**GOAL**
Tally the lines in the rows below that contain the string "kern", treating case as significant. Give only the number.

____________________

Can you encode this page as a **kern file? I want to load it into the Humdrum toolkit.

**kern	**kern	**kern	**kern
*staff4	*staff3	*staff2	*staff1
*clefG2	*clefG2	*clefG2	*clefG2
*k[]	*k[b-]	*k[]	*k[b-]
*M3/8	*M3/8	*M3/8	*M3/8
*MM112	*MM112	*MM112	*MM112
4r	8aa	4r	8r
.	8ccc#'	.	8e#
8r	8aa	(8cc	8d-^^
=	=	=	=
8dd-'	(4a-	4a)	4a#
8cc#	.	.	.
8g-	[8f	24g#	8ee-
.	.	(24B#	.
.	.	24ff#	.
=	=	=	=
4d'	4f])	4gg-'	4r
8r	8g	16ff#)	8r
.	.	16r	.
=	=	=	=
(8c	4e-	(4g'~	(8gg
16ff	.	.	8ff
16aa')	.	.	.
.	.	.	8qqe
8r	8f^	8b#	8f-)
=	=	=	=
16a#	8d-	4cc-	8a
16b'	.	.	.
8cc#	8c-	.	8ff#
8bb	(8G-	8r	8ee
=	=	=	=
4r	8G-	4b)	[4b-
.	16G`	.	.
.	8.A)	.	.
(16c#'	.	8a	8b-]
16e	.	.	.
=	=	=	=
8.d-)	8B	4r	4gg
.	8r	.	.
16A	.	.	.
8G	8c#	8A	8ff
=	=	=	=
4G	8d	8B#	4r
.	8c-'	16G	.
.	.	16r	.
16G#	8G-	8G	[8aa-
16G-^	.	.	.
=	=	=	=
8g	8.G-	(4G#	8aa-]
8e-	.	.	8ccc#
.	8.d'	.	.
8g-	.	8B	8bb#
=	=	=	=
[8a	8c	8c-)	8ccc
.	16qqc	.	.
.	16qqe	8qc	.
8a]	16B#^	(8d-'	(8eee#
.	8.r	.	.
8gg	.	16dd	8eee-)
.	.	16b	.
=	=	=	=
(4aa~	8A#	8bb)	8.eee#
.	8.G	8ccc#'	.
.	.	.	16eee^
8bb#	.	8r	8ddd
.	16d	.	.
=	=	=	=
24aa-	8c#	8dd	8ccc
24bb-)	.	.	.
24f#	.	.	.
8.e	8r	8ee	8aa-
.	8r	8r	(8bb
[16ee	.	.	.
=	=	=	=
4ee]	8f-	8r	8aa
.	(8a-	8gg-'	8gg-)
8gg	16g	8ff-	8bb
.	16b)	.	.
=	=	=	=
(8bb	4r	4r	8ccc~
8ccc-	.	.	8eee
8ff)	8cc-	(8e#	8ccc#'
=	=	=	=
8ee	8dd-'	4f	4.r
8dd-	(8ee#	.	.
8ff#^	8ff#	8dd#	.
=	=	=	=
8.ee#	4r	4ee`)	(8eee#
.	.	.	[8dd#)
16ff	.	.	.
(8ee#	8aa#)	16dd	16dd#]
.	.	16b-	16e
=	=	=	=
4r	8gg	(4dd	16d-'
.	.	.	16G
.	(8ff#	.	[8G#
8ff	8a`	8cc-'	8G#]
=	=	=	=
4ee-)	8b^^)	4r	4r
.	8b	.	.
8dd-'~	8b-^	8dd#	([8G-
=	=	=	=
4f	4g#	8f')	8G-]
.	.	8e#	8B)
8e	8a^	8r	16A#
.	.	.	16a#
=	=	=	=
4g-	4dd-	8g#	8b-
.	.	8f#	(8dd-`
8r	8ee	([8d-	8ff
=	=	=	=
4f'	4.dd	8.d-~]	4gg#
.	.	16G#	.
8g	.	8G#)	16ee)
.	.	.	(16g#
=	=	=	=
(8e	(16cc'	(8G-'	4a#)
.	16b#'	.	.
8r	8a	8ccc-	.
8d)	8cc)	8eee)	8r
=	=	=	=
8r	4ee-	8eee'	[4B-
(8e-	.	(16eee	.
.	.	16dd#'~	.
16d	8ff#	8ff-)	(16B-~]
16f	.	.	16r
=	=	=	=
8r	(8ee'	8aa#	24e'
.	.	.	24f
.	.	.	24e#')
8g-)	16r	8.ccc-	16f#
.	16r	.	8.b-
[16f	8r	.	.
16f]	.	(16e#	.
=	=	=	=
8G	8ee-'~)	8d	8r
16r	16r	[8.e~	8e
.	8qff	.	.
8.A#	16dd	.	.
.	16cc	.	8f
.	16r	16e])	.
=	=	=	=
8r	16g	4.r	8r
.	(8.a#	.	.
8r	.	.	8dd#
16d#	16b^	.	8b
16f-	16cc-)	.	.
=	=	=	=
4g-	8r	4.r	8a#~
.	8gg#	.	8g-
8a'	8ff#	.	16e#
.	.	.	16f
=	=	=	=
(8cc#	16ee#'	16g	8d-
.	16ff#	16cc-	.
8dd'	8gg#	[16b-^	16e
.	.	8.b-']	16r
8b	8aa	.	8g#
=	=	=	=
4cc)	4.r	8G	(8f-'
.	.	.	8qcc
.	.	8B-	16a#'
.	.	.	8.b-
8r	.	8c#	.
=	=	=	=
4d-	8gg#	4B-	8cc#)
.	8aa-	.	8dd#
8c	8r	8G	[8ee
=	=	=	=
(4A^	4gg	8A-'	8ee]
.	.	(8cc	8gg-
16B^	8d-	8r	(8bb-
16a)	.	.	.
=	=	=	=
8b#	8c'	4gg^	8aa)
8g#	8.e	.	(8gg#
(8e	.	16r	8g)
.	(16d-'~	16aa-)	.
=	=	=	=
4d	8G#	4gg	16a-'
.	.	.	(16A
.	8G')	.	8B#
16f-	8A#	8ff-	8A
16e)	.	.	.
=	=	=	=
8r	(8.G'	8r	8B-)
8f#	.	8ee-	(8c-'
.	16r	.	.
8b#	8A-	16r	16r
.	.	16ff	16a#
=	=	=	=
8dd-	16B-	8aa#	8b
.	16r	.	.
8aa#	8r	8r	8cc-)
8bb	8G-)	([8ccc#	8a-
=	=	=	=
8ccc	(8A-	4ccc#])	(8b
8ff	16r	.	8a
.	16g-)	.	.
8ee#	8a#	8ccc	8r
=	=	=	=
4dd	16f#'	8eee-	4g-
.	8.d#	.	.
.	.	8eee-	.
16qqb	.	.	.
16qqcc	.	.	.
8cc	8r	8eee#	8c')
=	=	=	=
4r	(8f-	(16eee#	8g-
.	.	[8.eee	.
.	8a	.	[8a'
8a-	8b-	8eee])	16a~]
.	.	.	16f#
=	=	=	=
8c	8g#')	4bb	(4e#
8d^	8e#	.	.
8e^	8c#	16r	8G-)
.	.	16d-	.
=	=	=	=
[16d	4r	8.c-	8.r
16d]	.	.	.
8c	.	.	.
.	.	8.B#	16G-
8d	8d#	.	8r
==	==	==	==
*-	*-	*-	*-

____________________

**EXERCISE OUTPUT**
2